• _Instructions for the task_
How many lines of the records hold the string "down"? Reply with the number alone.

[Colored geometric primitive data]
┌──

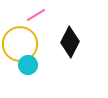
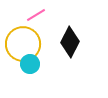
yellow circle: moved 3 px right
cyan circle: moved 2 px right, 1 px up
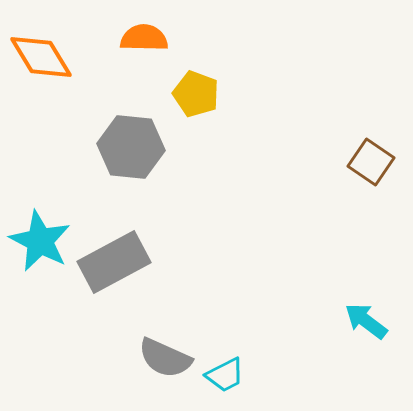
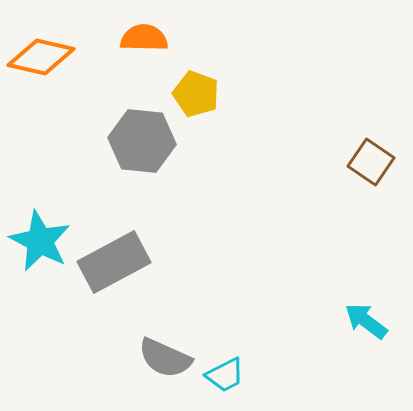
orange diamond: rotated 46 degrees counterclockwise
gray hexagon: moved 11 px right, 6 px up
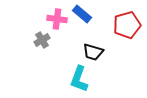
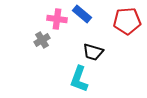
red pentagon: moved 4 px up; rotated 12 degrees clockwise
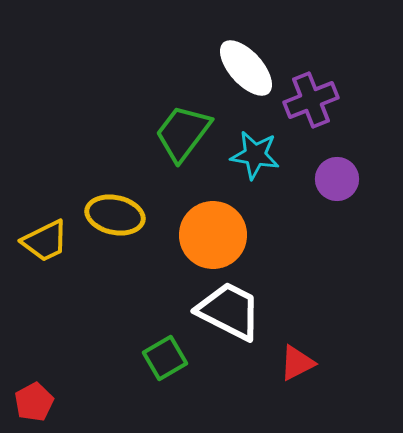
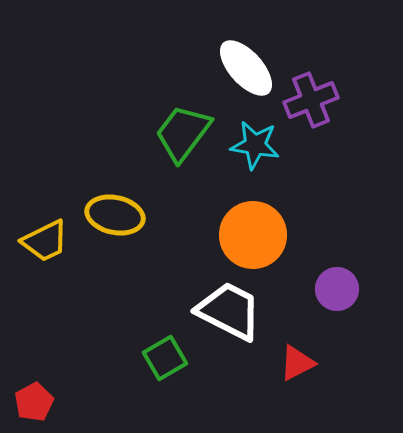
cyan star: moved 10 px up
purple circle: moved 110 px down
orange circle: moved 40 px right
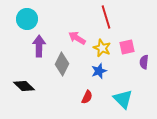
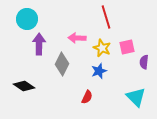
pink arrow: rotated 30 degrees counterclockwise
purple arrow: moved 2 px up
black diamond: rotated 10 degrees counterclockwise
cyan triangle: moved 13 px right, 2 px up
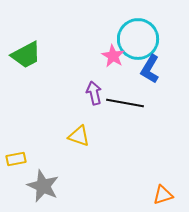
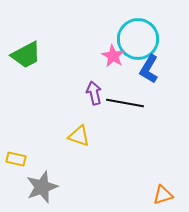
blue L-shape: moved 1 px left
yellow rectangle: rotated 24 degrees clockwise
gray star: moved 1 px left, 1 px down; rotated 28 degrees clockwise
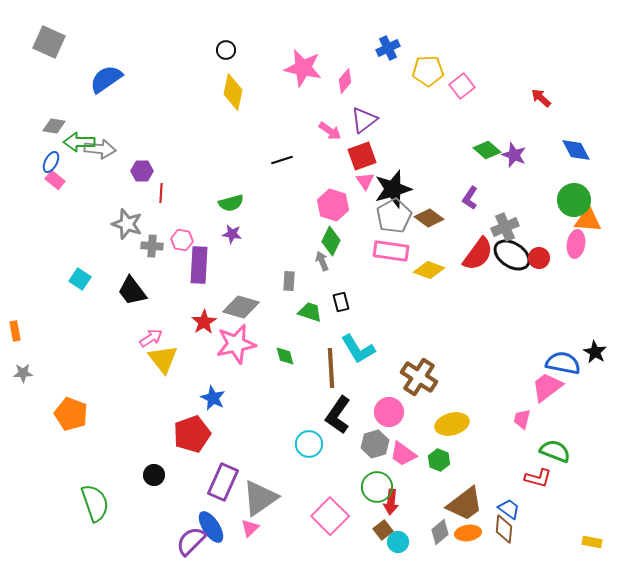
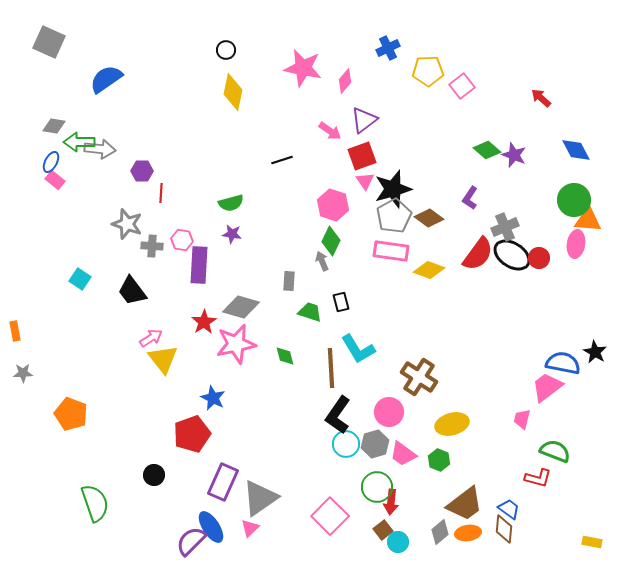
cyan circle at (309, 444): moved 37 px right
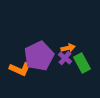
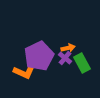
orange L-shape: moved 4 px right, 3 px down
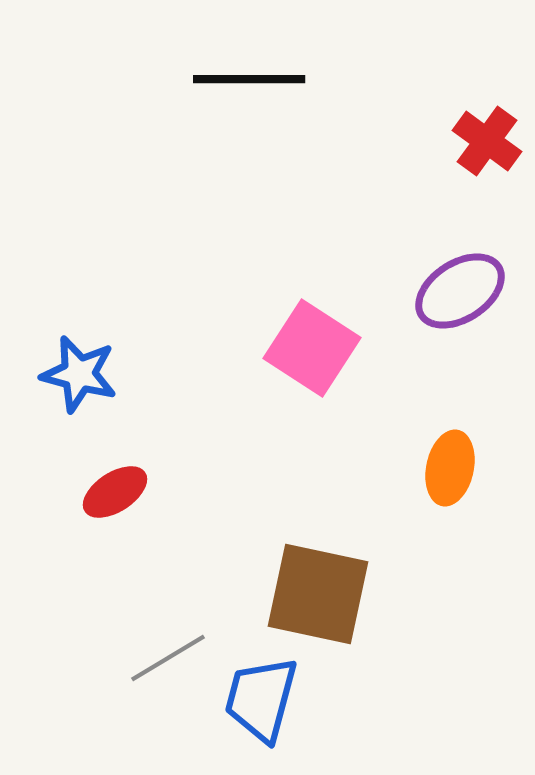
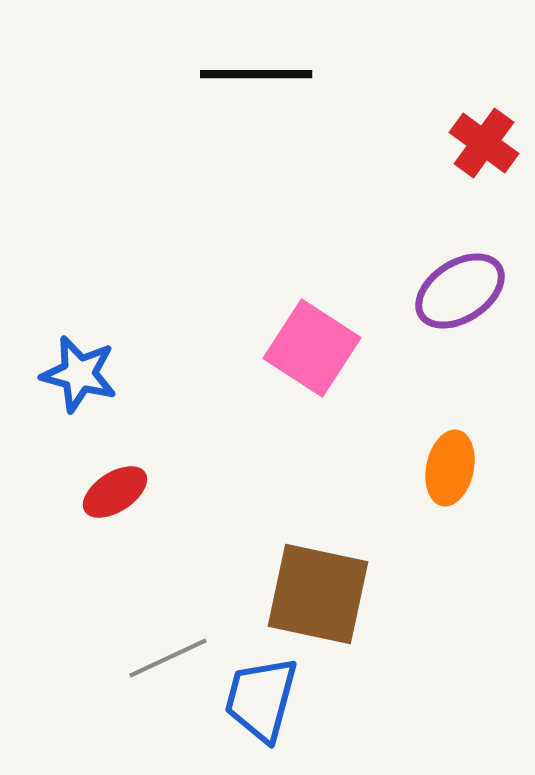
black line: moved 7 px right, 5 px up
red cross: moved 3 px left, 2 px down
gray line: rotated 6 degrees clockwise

└──

• _Response below_
4